• DATA BELOW:
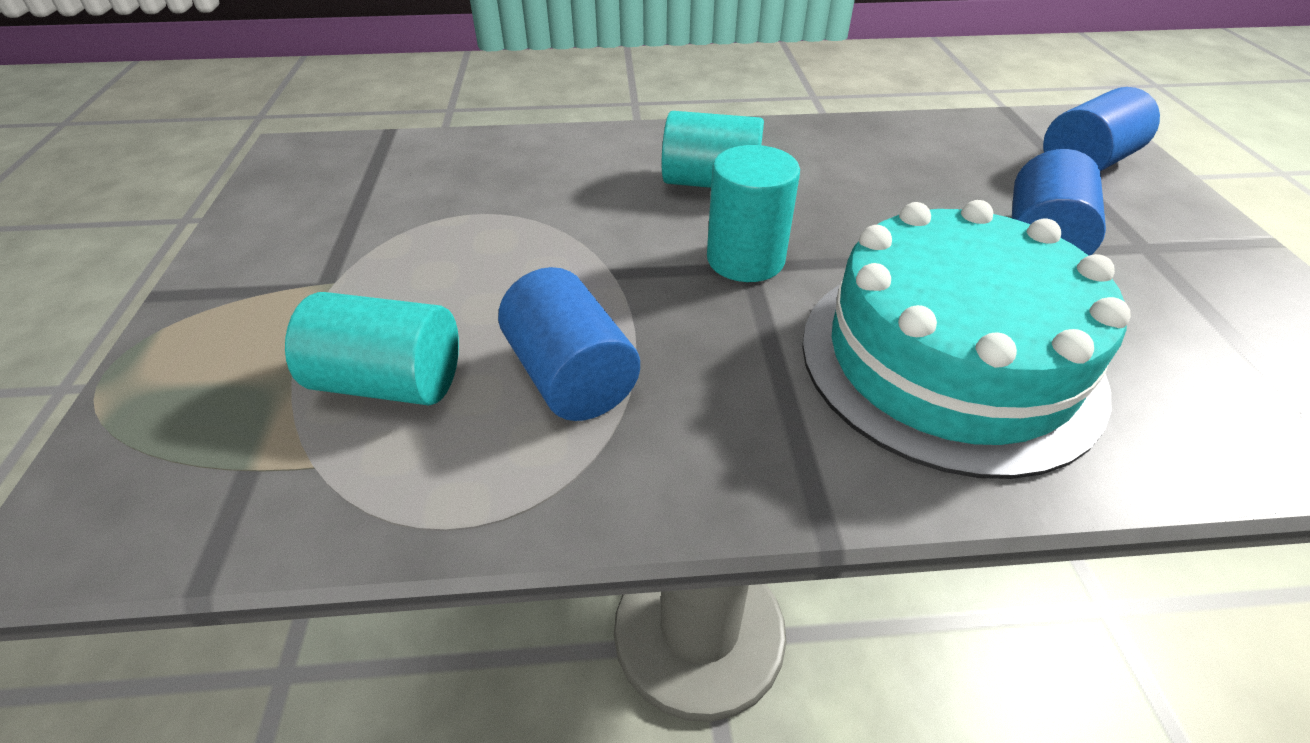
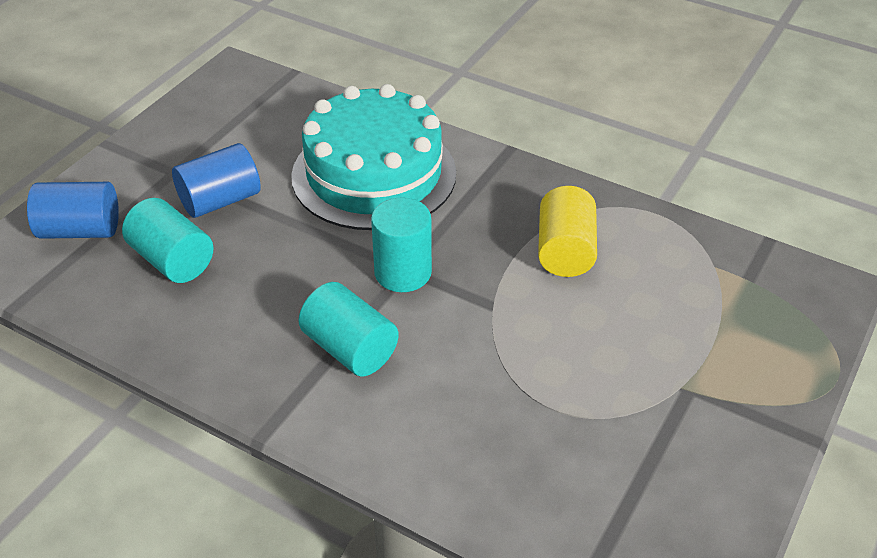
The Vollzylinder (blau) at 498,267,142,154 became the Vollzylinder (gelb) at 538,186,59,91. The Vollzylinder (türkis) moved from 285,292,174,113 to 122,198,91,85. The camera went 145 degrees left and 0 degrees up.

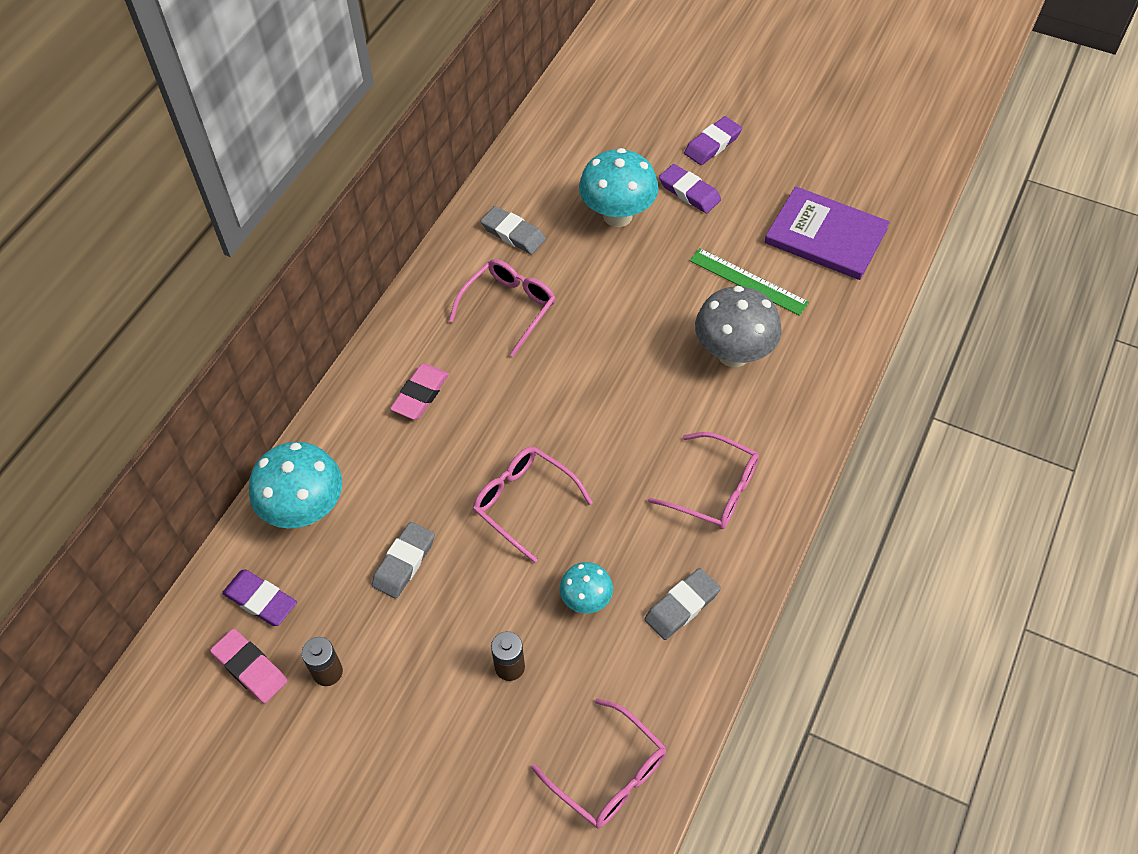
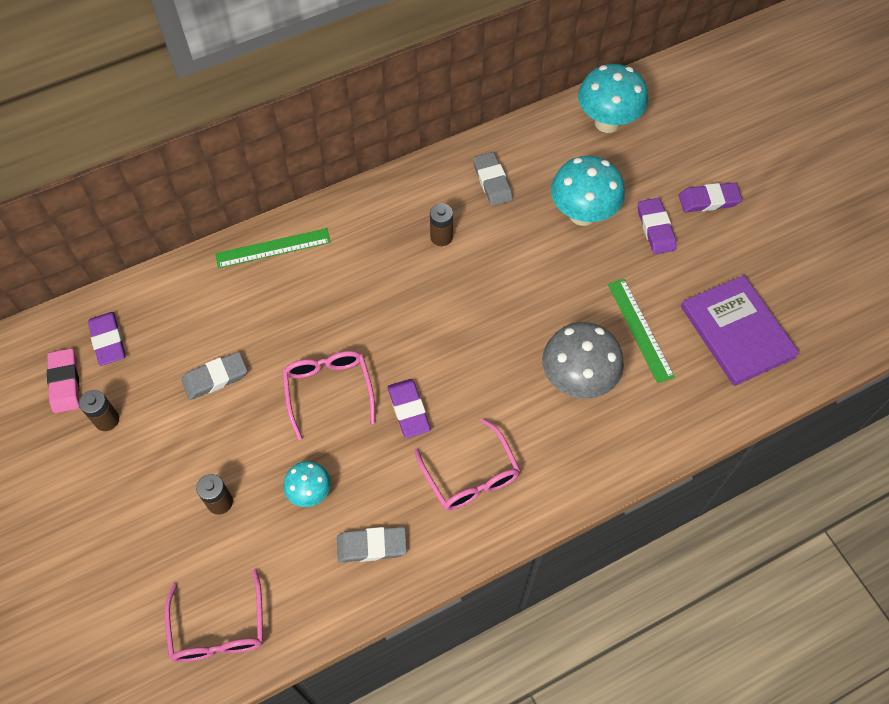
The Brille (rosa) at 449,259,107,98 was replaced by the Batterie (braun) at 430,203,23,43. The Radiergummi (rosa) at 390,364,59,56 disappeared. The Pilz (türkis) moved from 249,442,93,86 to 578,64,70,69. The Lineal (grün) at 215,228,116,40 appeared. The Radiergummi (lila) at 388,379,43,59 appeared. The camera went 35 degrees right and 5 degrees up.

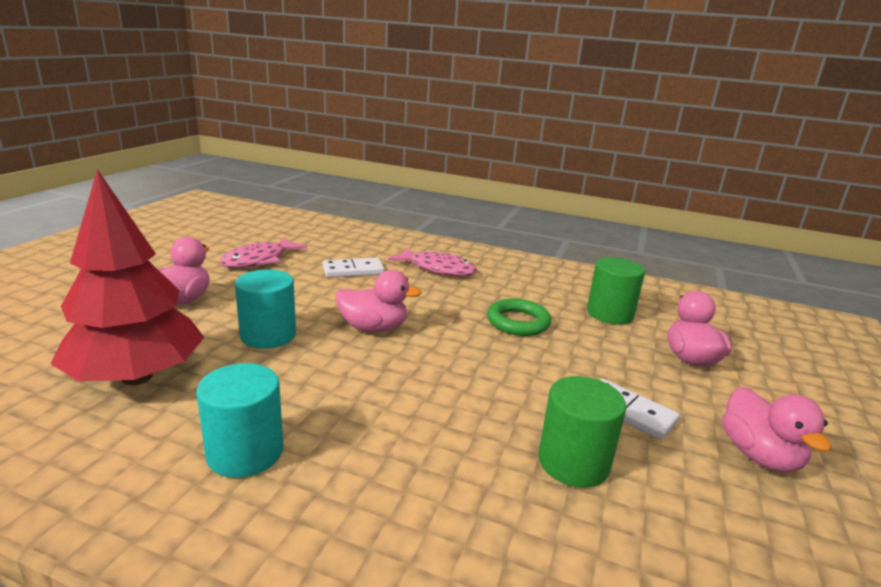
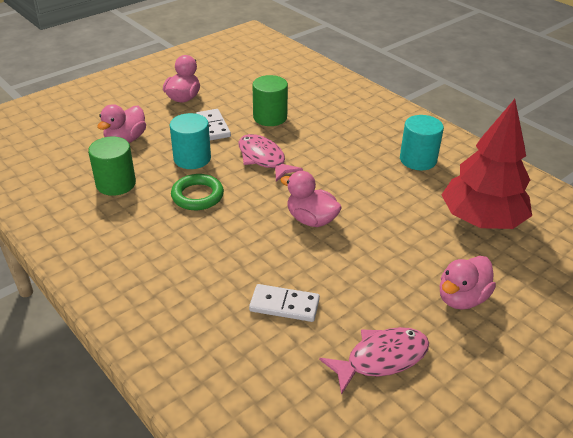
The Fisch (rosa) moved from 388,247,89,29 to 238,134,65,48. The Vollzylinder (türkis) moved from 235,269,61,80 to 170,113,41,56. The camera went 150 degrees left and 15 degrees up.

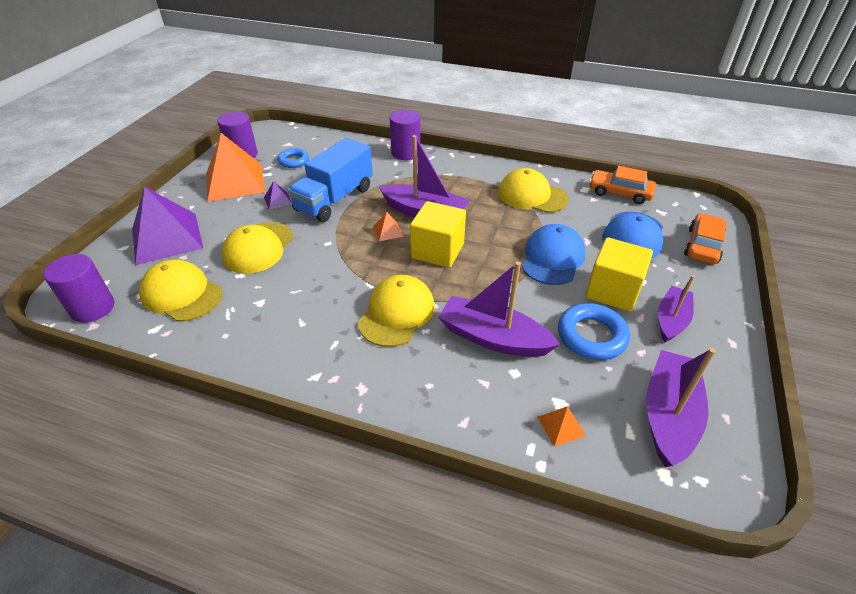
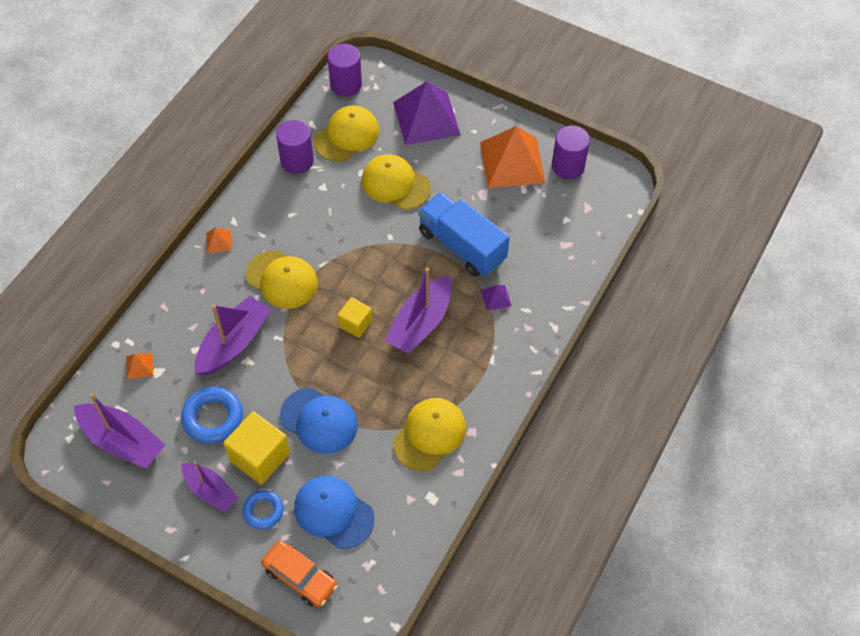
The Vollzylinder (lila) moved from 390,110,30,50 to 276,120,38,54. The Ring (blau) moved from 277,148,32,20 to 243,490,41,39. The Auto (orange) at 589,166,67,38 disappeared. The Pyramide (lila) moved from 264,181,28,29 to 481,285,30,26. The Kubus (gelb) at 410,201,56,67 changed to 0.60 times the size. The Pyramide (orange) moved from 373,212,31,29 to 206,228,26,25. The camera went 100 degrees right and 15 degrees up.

• ASSIGNMENT: Repeat the data word for word; drop the pictures.

• TASK SOLUTION:
The Vollzylinder (blau) at 498,267,142,154 became the Vollzylinder (gelb) at 538,186,59,91. The Vollzylinder (türkis) moved from 285,292,174,113 to 122,198,91,85. The camera went 145 degrees left and 0 degrees up.

The Brille (rosa) at 449,259,107,98 was replaced by the Batterie (braun) at 430,203,23,43. The Radiergummi (rosa) at 390,364,59,56 disappeared. The Pilz (türkis) moved from 249,442,93,86 to 578,64,70,69. The Lineal (grün) at 215,228,116,40 appeared. The Radiergummi (lila) at 388,379,43,59 appeared. The camera went 35 degrees right and 5 degrees up.

The Fisch (rosa) moved from 388,247,89,29 to 238,134,65,48. The Vollzylinder (türkis) moved from 235,269,61,80 to 170,113,41,56. The camera went 150 degrees left and 15 degrees up.

The Vollzylinder (lila) moved from 390,110,30,50 to 276,120,38,54. The Ring (blau) moved from 277,148,32,20 to 243,490,41,39. The Auto (orange) at 589,166,67,38 disappeared. The Pyramide (lila) moved from 264,181,28,29 to 481,285,30,26. The Kubus (gelb) at 410,201,56,67 changed to 0.60 times the size. The Pyramide (orange) moved from 373,212,31,29 to 206,228,26,25. The camera went 100 degrees right and 15 degrees up.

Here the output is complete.